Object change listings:
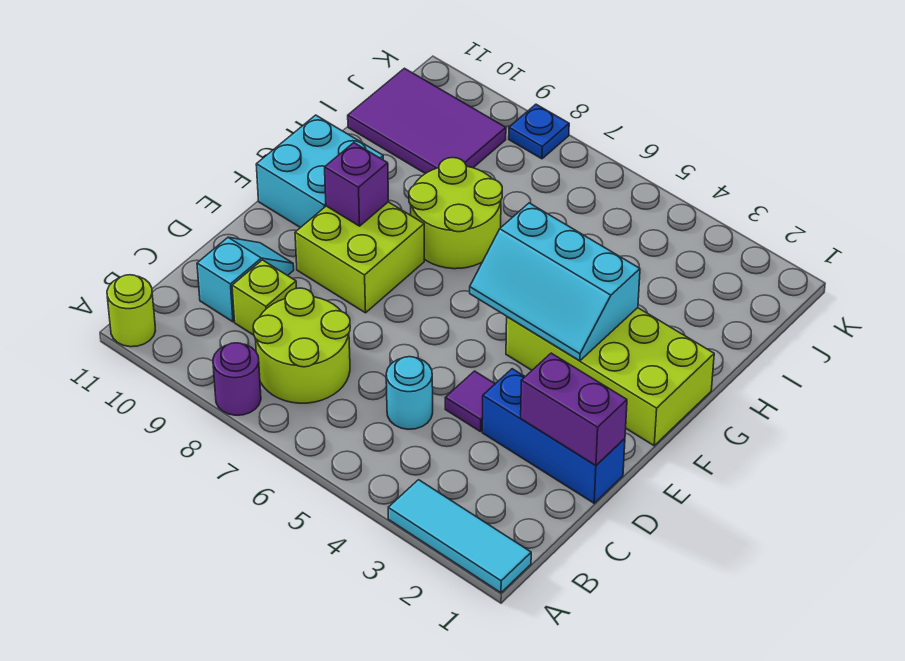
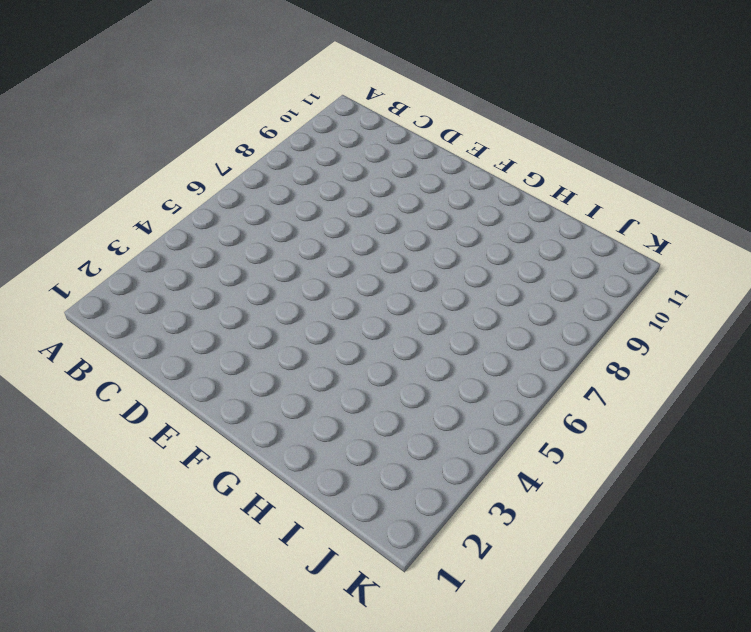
none -> cyan tile A1:A3 level 1
none -> purple round brick A8 level 1
none -> lime round brick A11 level 1

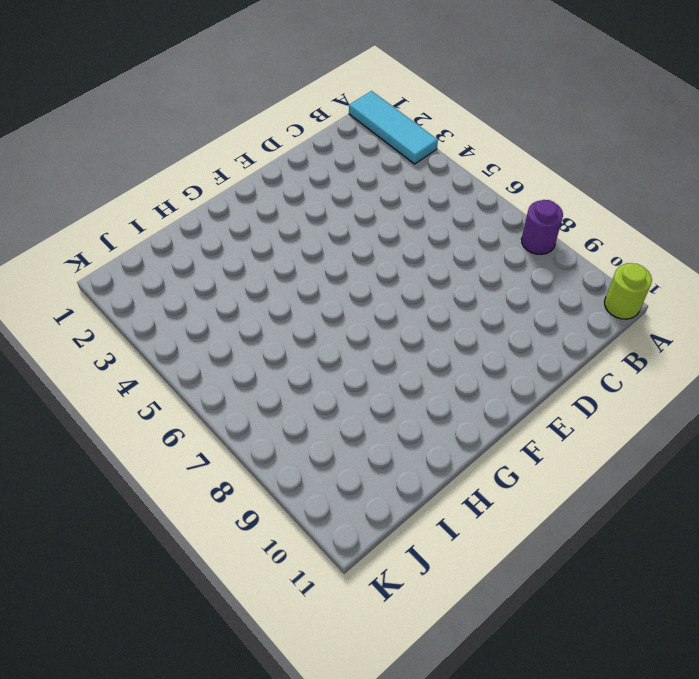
none -> lime round brick B7:C8 level 1
none -> cyan round brick C5 level 1
none -> lime brick C9 level 1

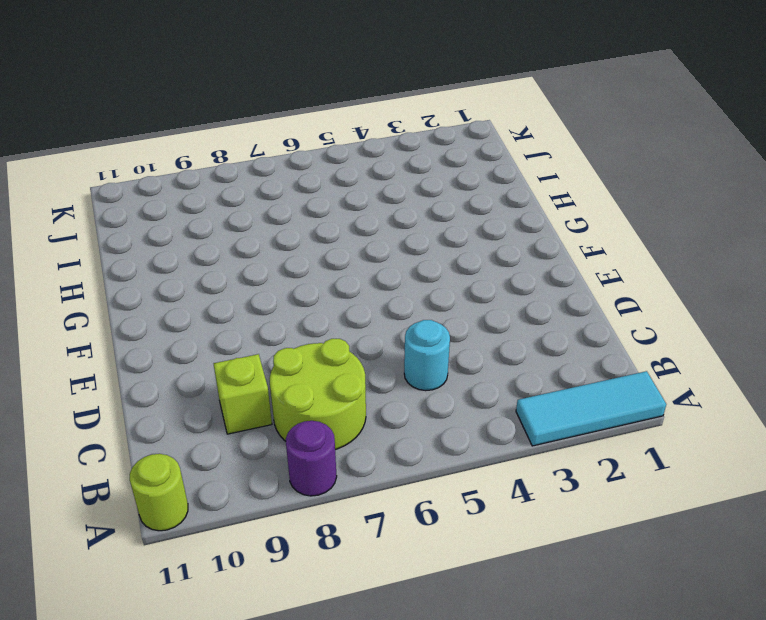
none -> cyan slope C10:D10 level 1 top C
none -> blue brick D1:D3 level 1
none -> purple tile D4 level 1

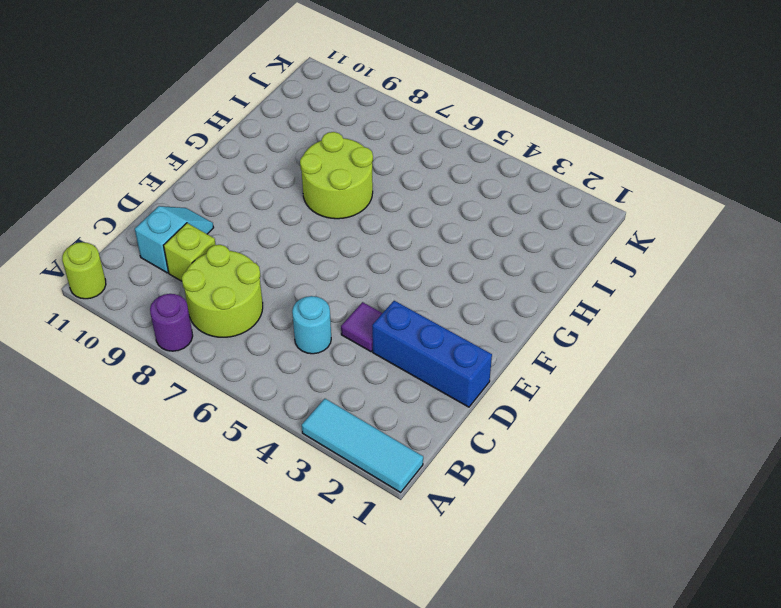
none -> lime brick E8:F9 level 1
none -> lime brick F1:G4 level 1
none -> cyan brick F10:G11 level 1

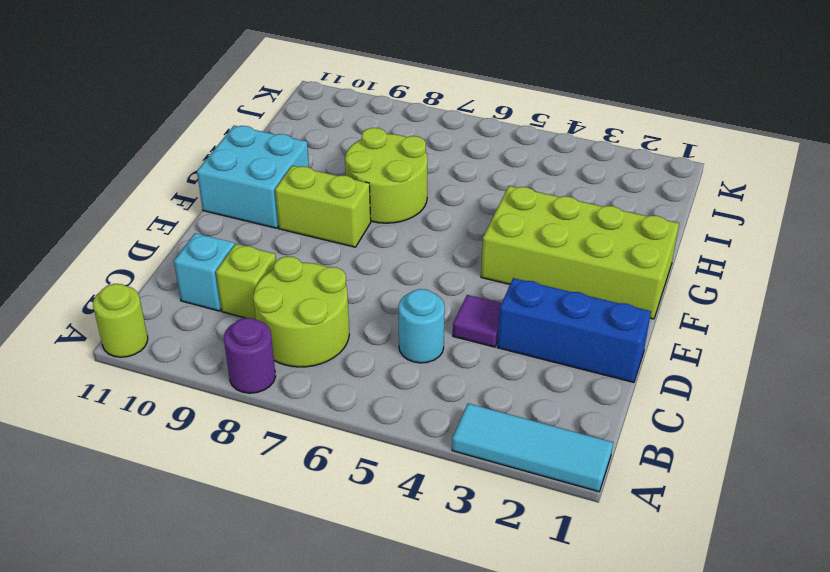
lime brick F8:F9 level 1 -> lime brick E8:F9 level 1
none -> purple tile I9:J11 level 1
none -> blue plate K8 level 1
none -> purple brick D1:D2 level 2

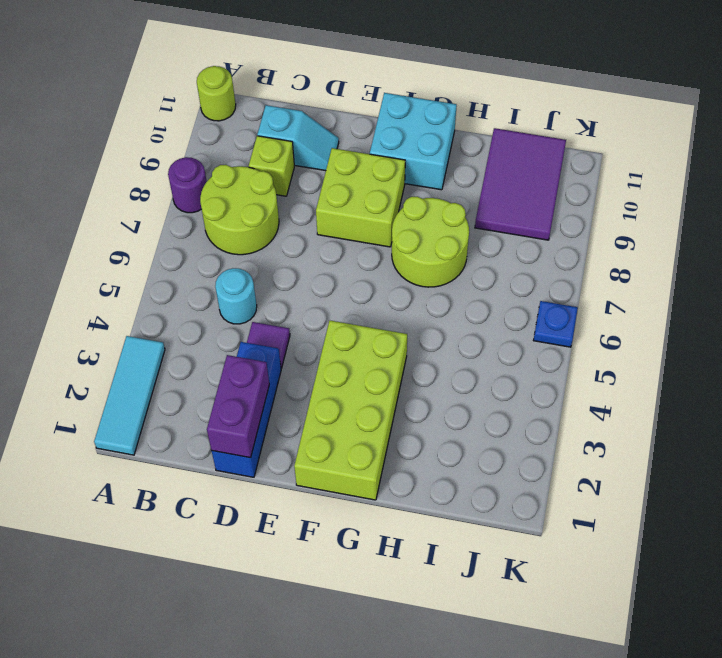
blue plate K6 level 1 -> blue plate K8 level 1
none -> cyan slope F3:G5 level 2 top G
none -> purple brick F9 level 2

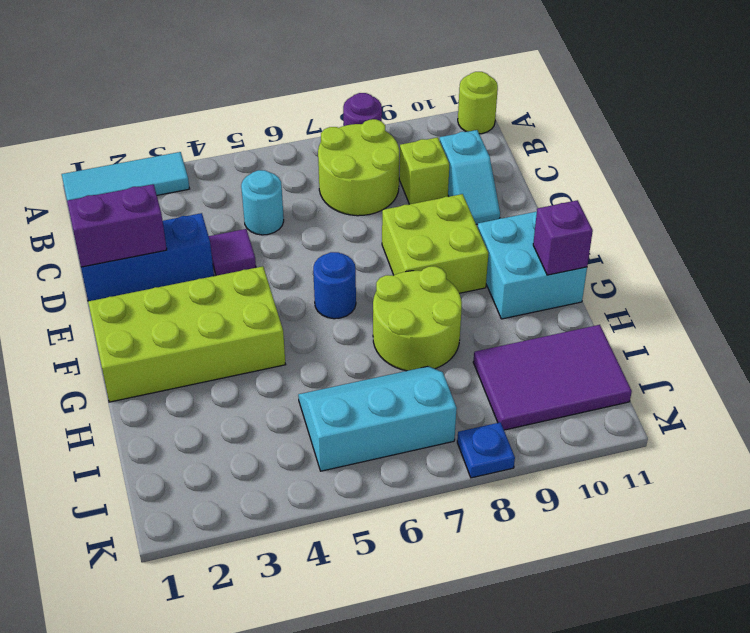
blue round brick F6 level 1 -> none
purple brick G11 level 2 -> purple brick F9 level 2
cyan slope I5:J7 level 1 top J -> cyan slope F3:G5 level 2 top G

- **TASK DETAILS**
Each line from the one that holds "none -> cyan brick F10:G11 level 1" through the end of the entries must be returned exactly, while any pictures stay out.

- **RESULT**
none -> cyan brick F10:G11 level 1

lime brick F8:F9 level 1 -> lime brick E8:F9 level 1
none -> purple tile I9:J11 level 1
none -> blue plate K8 level 1
none -> purple brick D1:D2 level 2

blue plate K6 level 1 -> blue plate K8 level 1
none -> cyan slope F3:G5 level 2 top G
none -> purple brick F9 level 2

blue round brick F6 level 1 -> none
purple brick G11 level 2 -> purple brick F9 level 2
cyan slope I5:J7 level 1 top J -> cyan slope F3:G5 level 2 top G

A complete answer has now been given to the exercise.